━━━ MATERIAL TO PROCESS ━━━

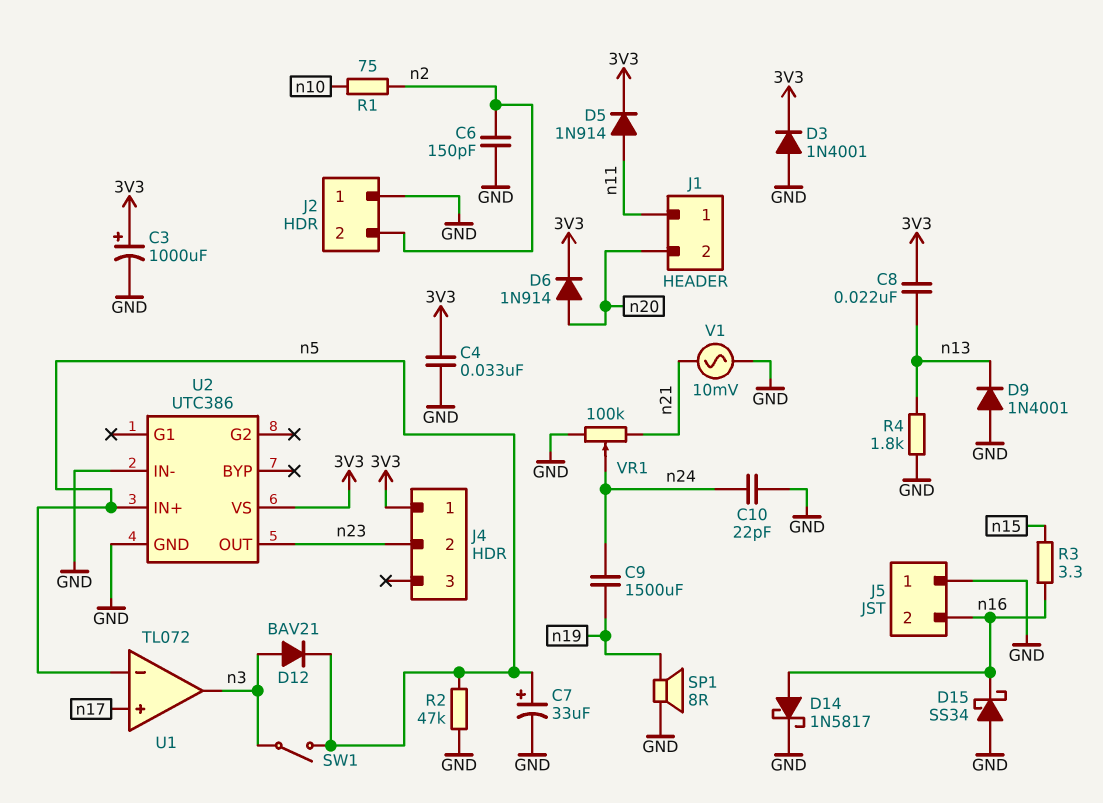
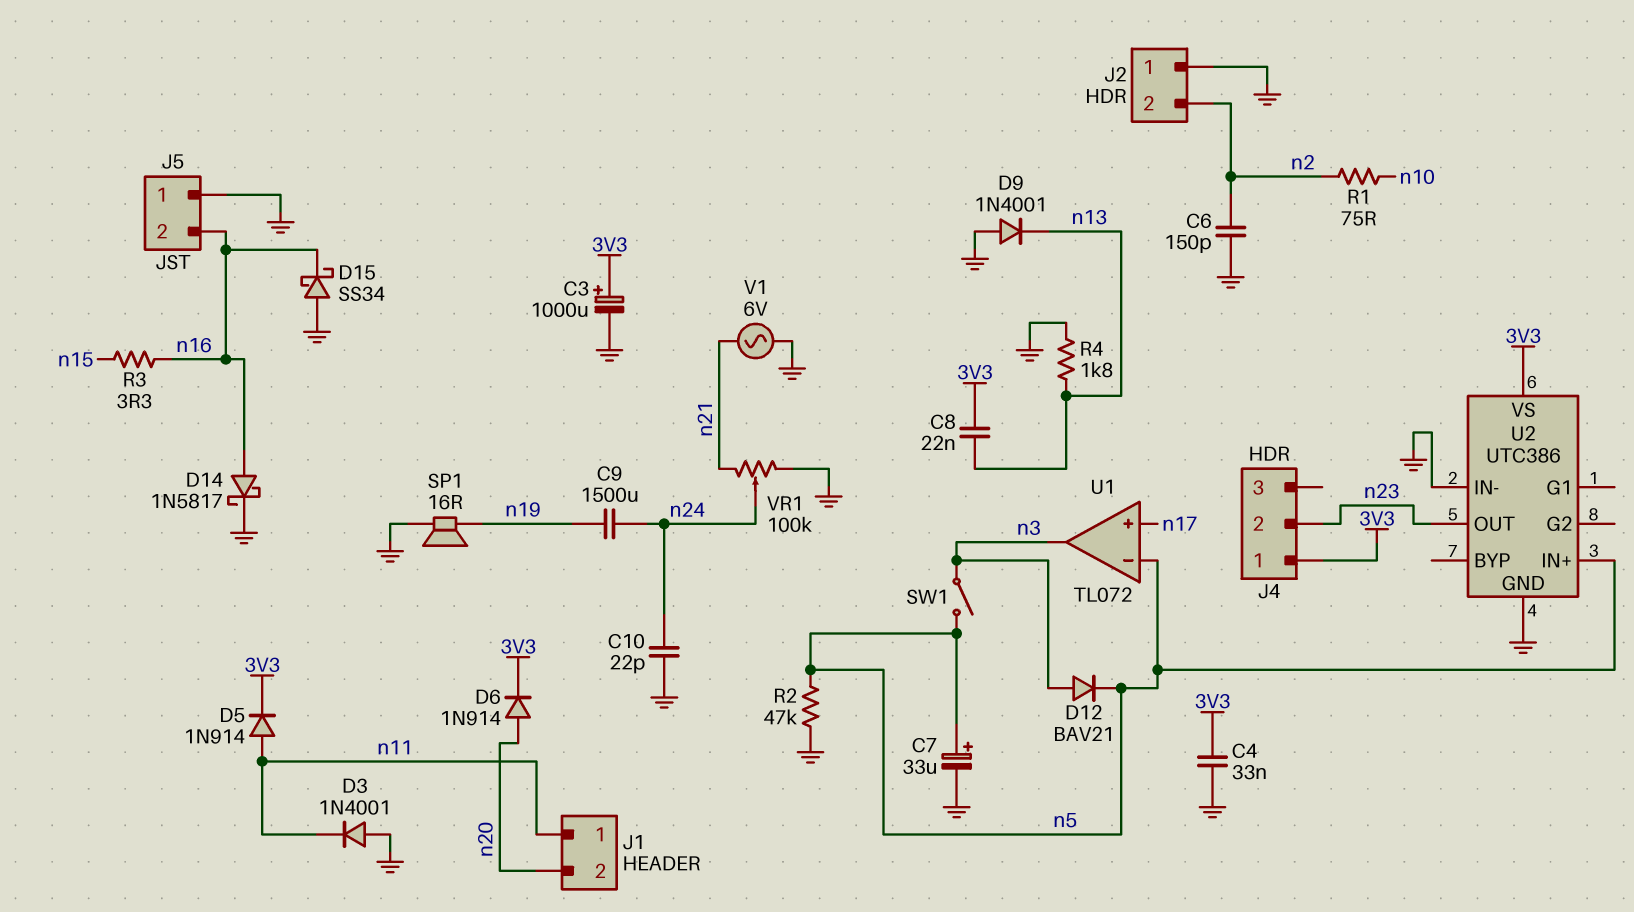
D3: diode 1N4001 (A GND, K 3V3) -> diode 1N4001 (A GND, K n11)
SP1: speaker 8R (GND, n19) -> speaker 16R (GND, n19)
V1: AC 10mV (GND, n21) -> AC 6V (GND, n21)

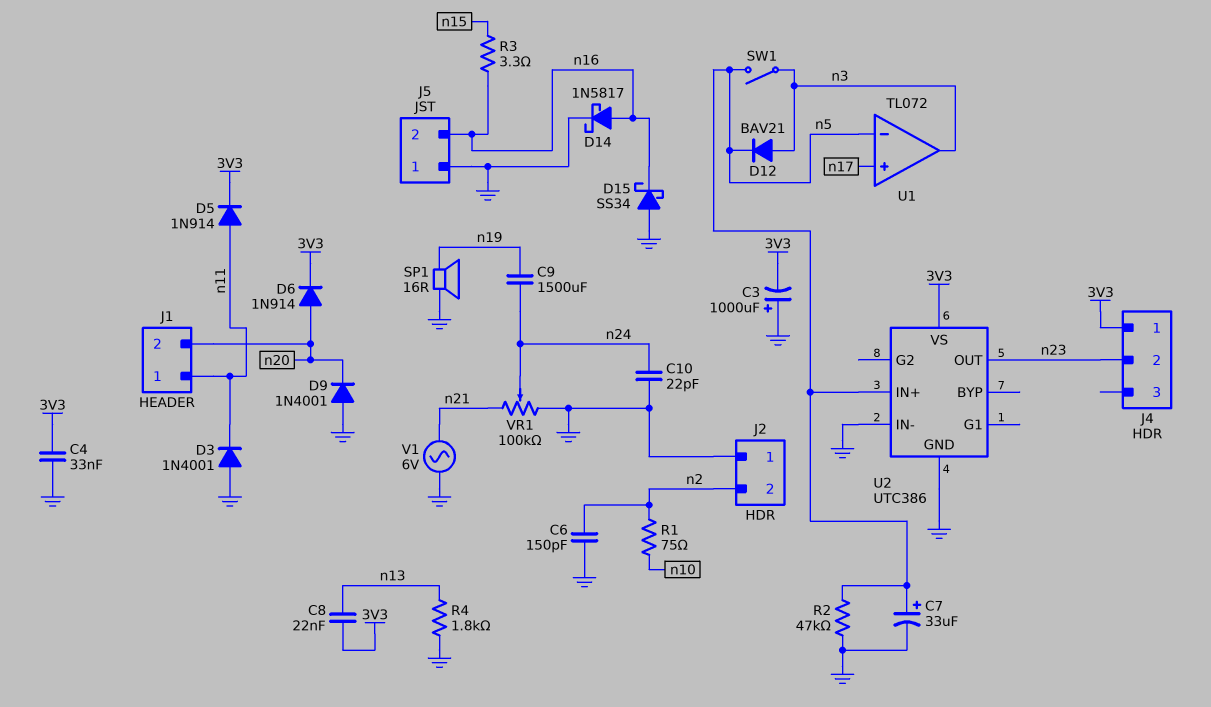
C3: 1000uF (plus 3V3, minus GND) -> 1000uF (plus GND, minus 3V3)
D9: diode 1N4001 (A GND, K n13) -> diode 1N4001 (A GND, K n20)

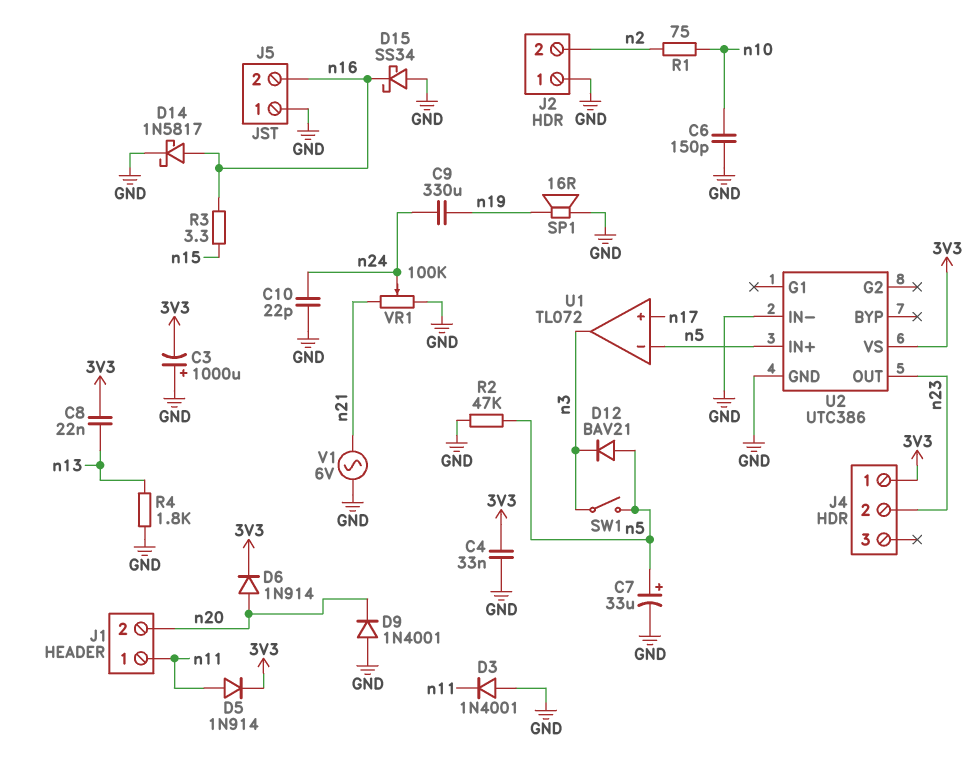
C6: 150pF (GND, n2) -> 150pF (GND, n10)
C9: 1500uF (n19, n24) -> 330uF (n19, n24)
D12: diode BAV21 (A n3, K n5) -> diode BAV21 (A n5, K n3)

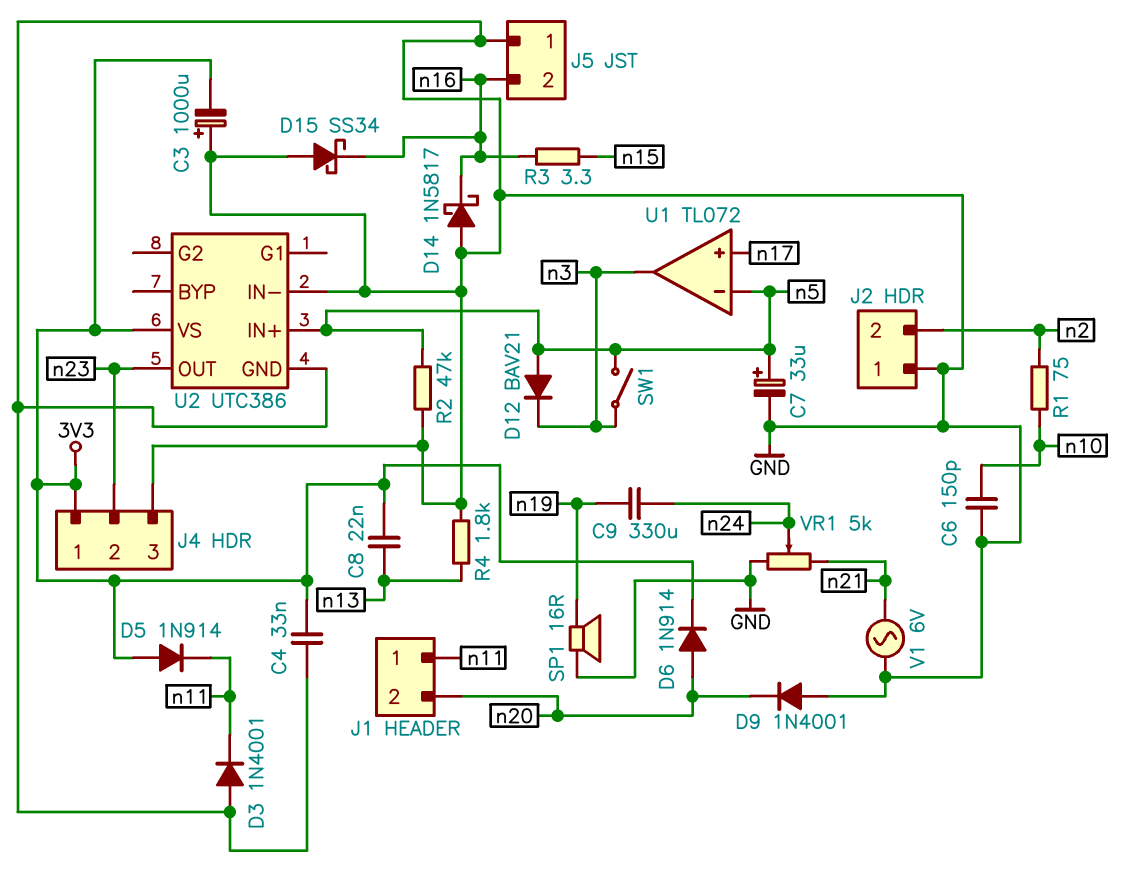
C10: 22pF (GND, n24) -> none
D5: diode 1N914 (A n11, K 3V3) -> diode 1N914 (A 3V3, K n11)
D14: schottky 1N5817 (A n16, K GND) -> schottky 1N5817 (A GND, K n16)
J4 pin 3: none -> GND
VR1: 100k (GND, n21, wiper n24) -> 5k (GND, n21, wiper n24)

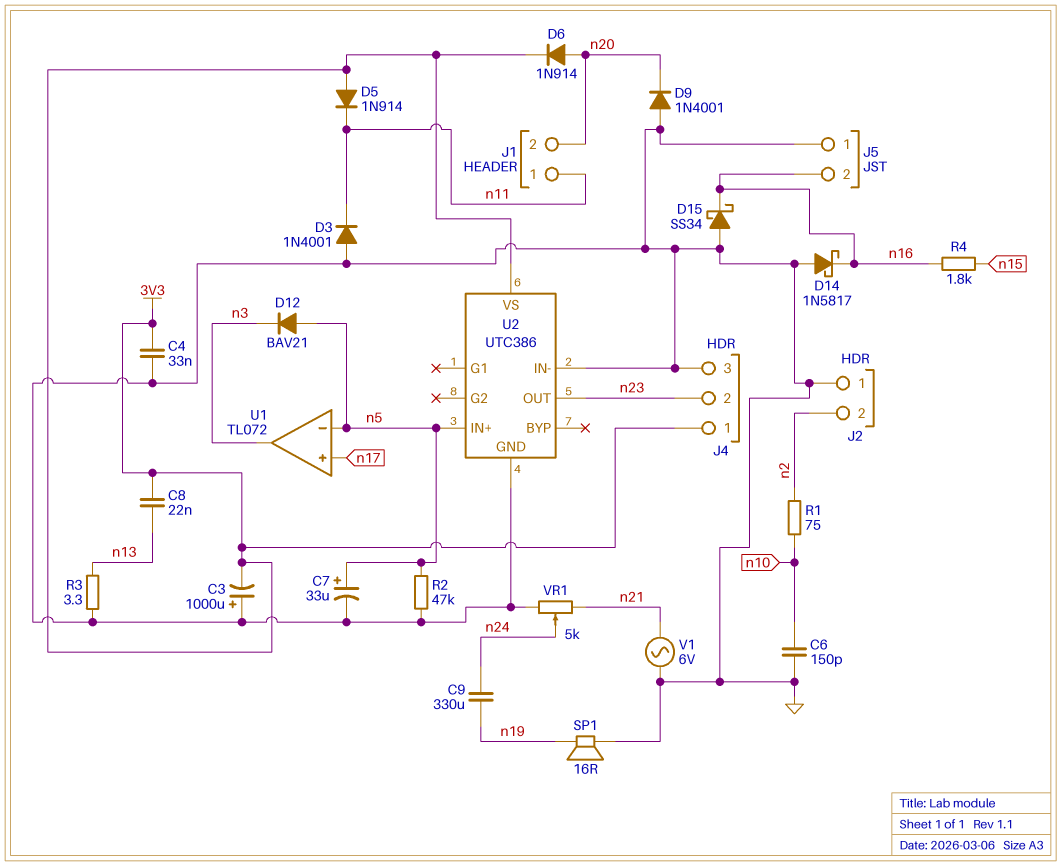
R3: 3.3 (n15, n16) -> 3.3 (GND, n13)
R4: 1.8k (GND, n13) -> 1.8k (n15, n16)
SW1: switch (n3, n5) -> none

━━━

● **TASK STATEMENT**: Retype the lines above exactly, no pictures.

● **RESULT BELOW**:
D3: diode 1N4001 (A GND, K 3V3) -> diode 1N4001 (A GND, K n11)
SP1: speaker 8R (GND, n19) -> speaker 16R (GND, n19)
V1: AC 10mV (GND, n21) -> AC 6V (GND, n21)

C3: 1000uF (plus 3V3, minus GND) -> 1000uF (plus GND, minus 3V3)
D9: diode 1N4001 (A GND, K n13) -> diode 1N4001 (A GND, K n20)

C6: 150pF (GND, n2) -> 150pF (GND, n10)
C9: 1500uF (n19, n24) -> 330uF (n19, n24)
D12: diode BAV21 (A n3, K n5) -> diode BAV21 (A n5, K n3)

C10: 22pF (GND, n24) -> none
D5: diode 1N914 (A n11, K 3V3) -> diode 1N914 (A 3V3, K n11)
D14: schottky 1N5817 (A n16, K GND) -> schottky 1N5817 (A GND, K n16)
J4 pin 3: none -> GND
VR1: 100k (GND, n21, wiper n24) -> 5k (GND, n21, wiper n24)

R3: 3.3 (n15, n16) -> 3.3 (GND, n13)
R4: 1.8k (GND, n13) -> 1.8k (n15, n16)
SW1: switch (n3, n5) -> none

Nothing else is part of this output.